§ The problem
Repeat only the stretch of lines below that runs from the line with "STEPPER1 pin IN1: GP21 -> GP0" through the line with "STEPPER1 pin IN4: GP18 -> GP2", unaltered.

§ Exercise inputs
☆ ☆ ☆ ☆ ☆

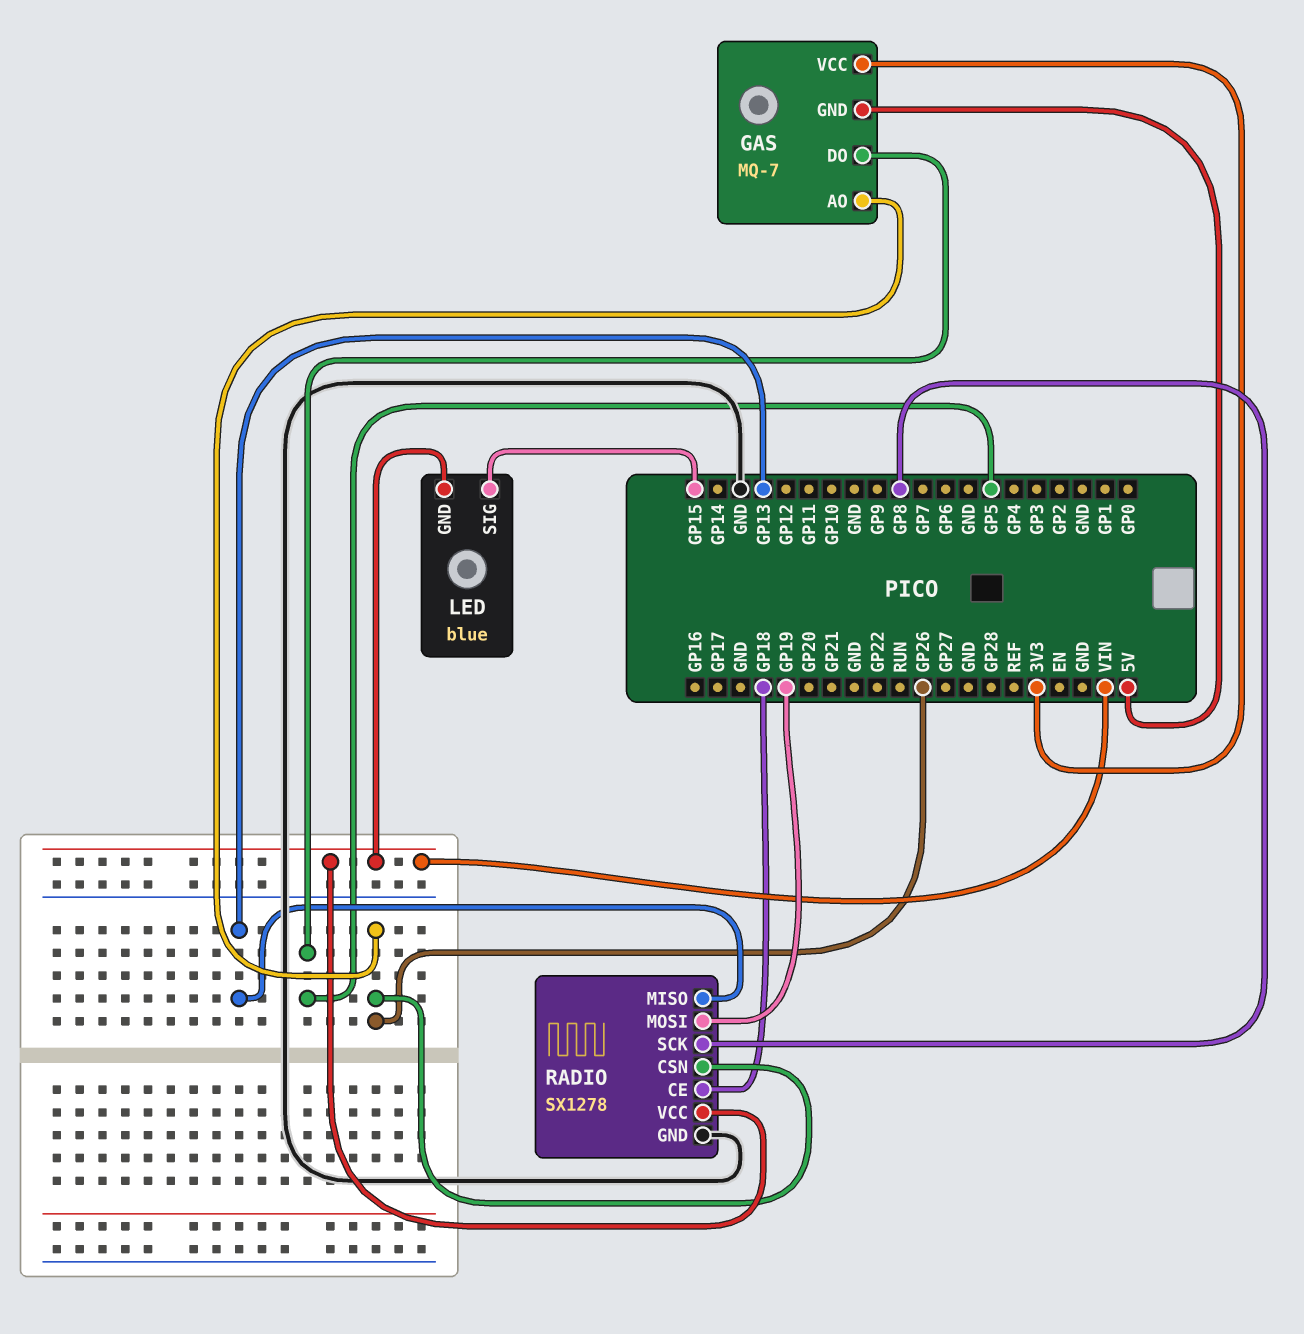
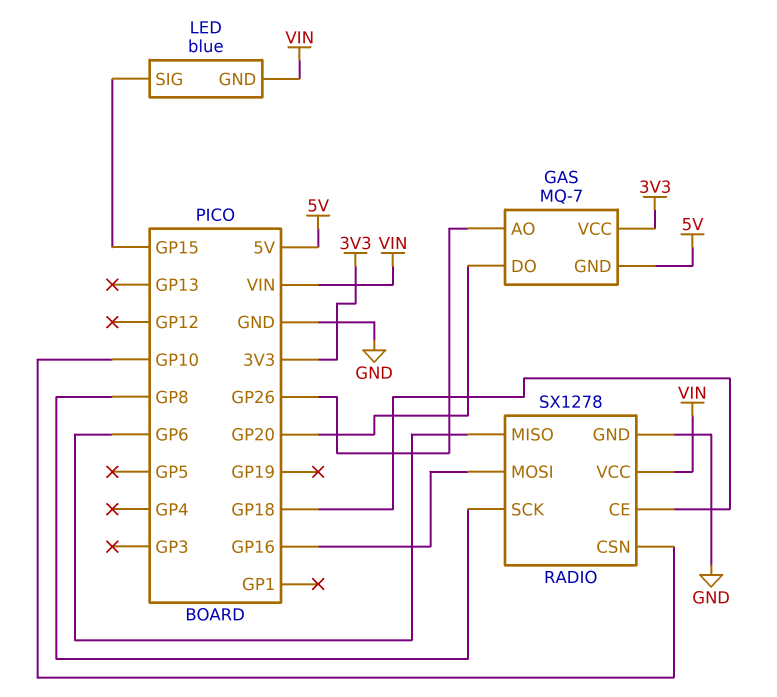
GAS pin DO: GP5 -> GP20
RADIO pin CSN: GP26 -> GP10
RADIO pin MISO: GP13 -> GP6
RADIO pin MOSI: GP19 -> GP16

☆ ☆ ☆ ☆ ☆

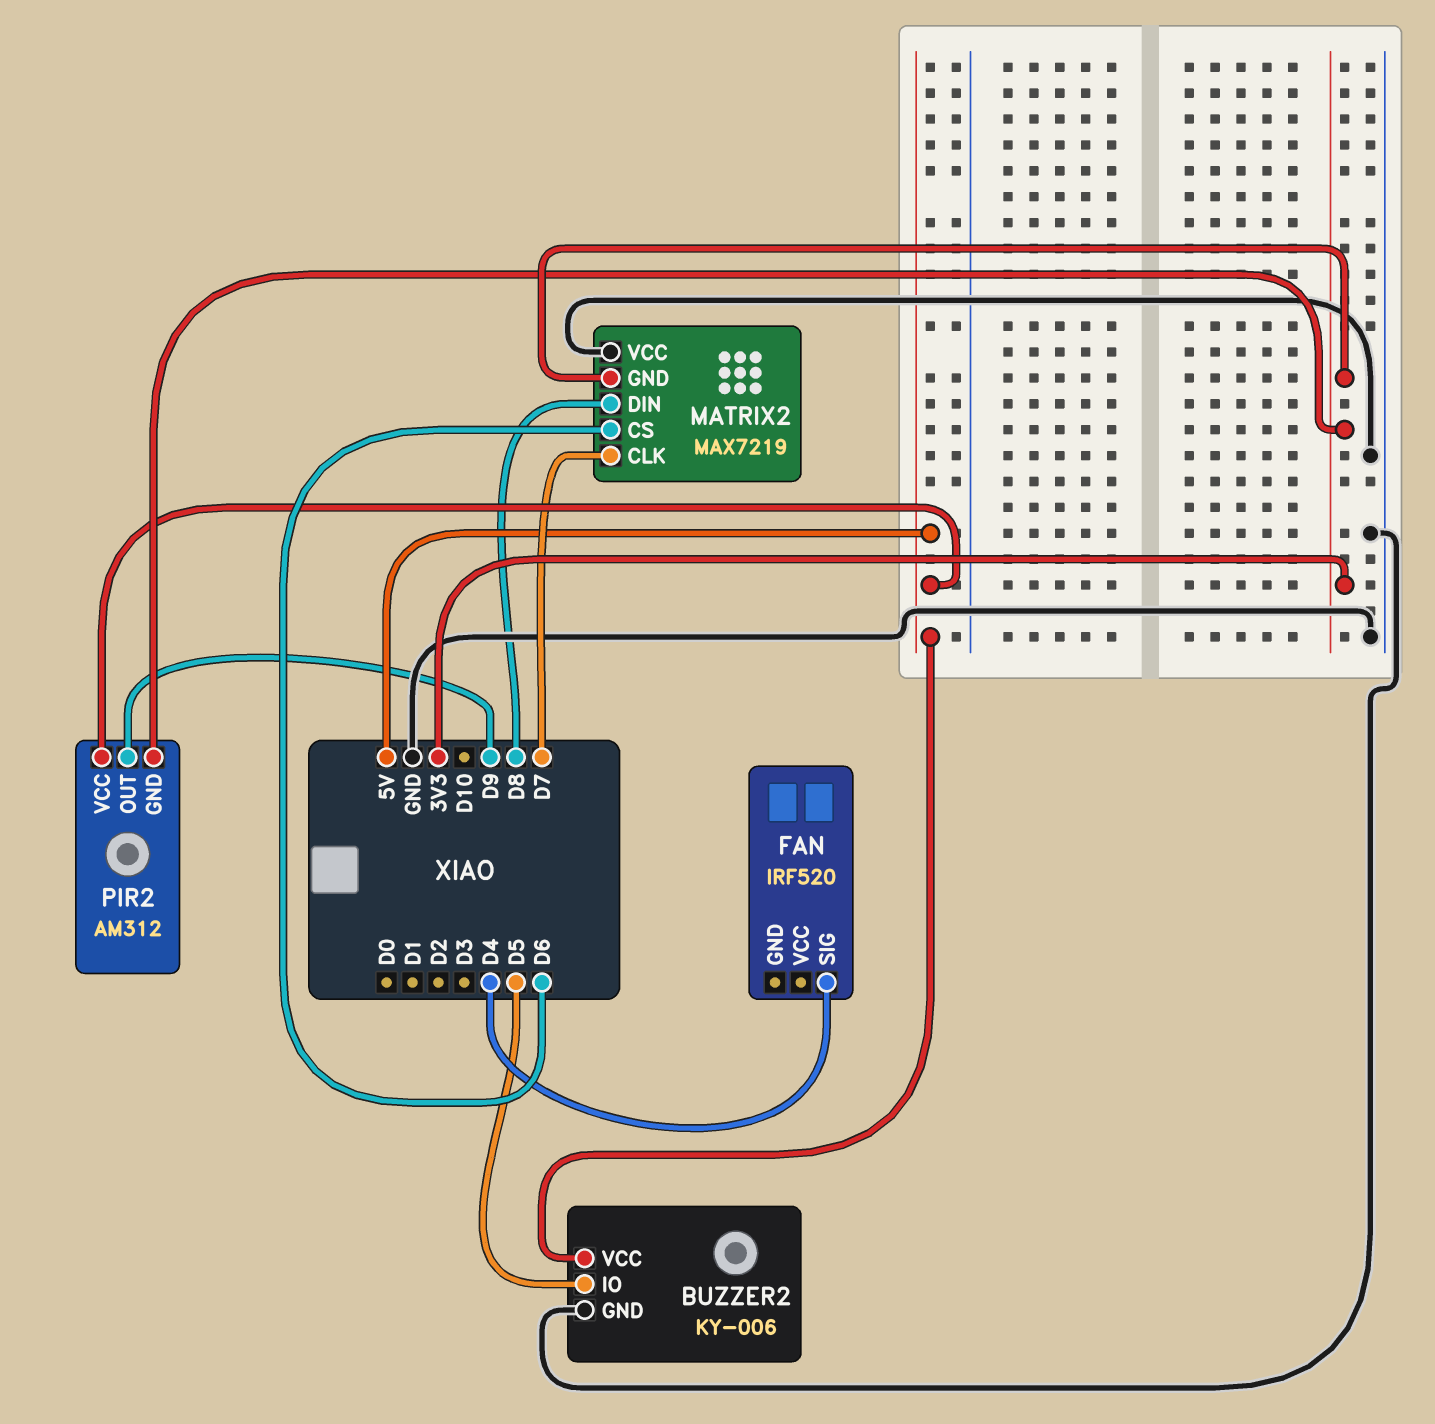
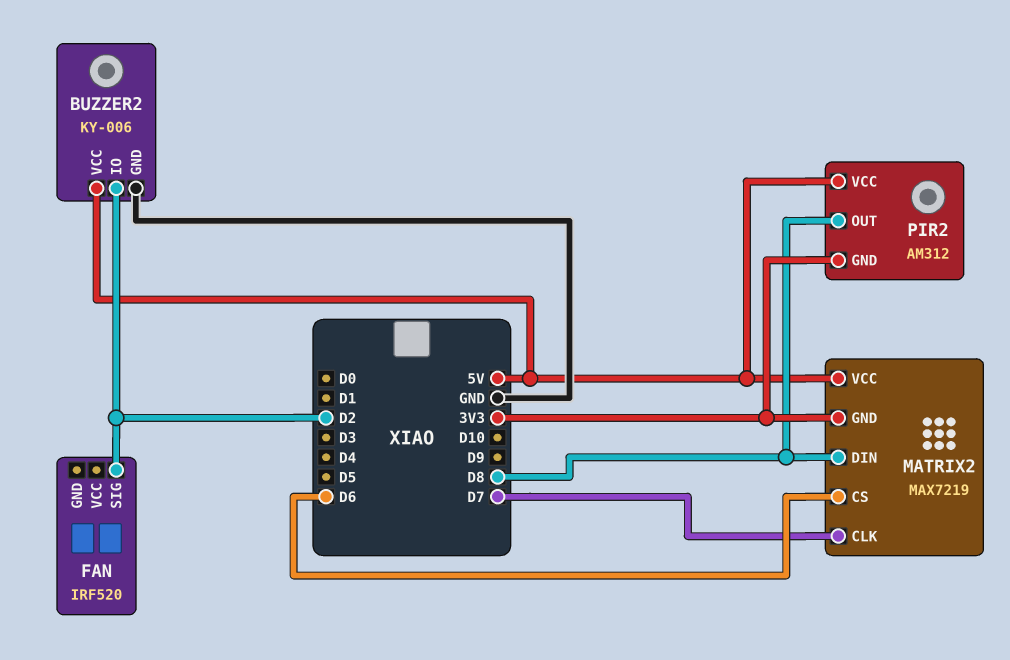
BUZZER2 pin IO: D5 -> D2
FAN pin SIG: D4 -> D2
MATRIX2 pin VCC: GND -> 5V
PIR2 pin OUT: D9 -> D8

☆ ☆ ☆ ☆ ☆

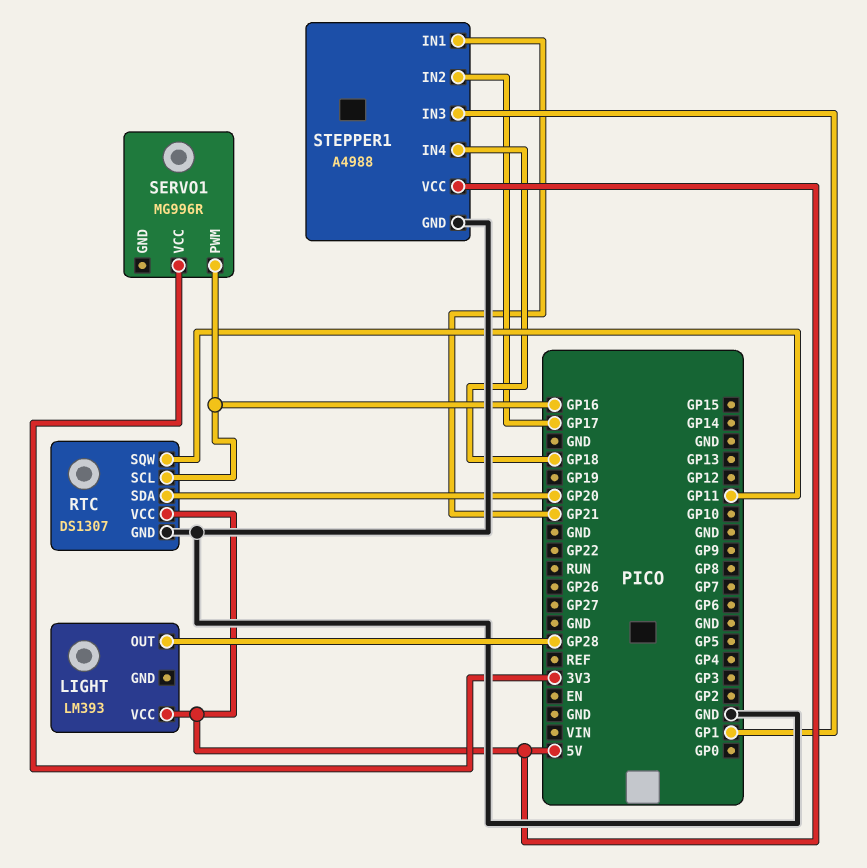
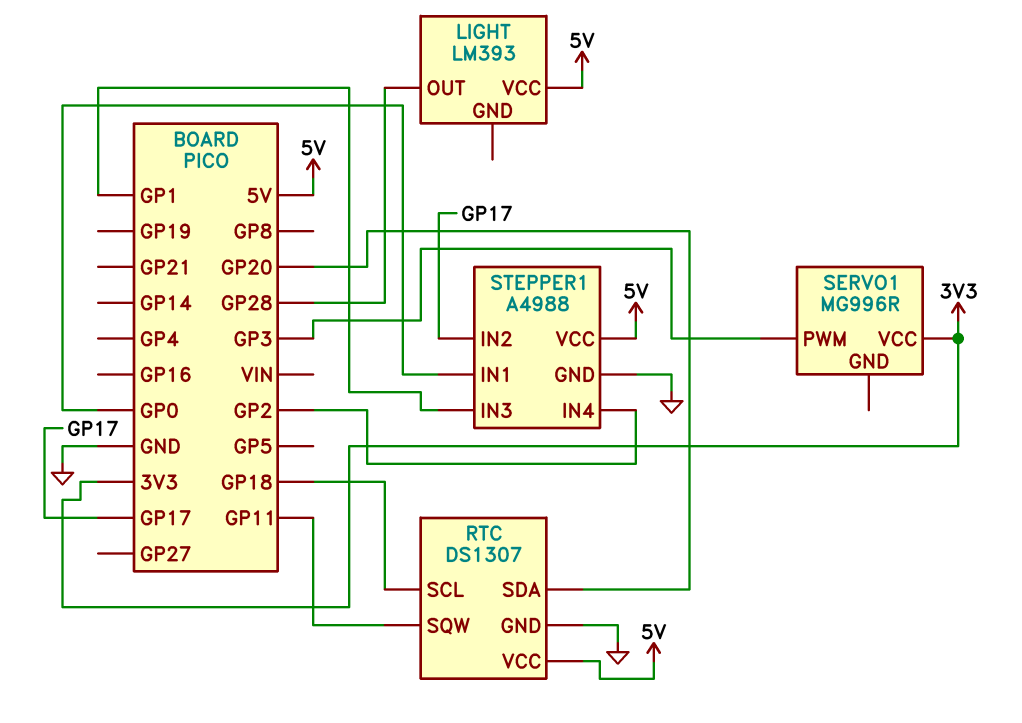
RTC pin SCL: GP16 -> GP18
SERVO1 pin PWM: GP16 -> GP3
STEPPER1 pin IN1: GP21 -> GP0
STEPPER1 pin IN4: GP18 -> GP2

☆ ☆ ☆ ☆ ☆

§ Final answer
STEPPER1 pin IN1: GP21 -> GP0
STEPPER1 pin IN4: GP18 -> GP2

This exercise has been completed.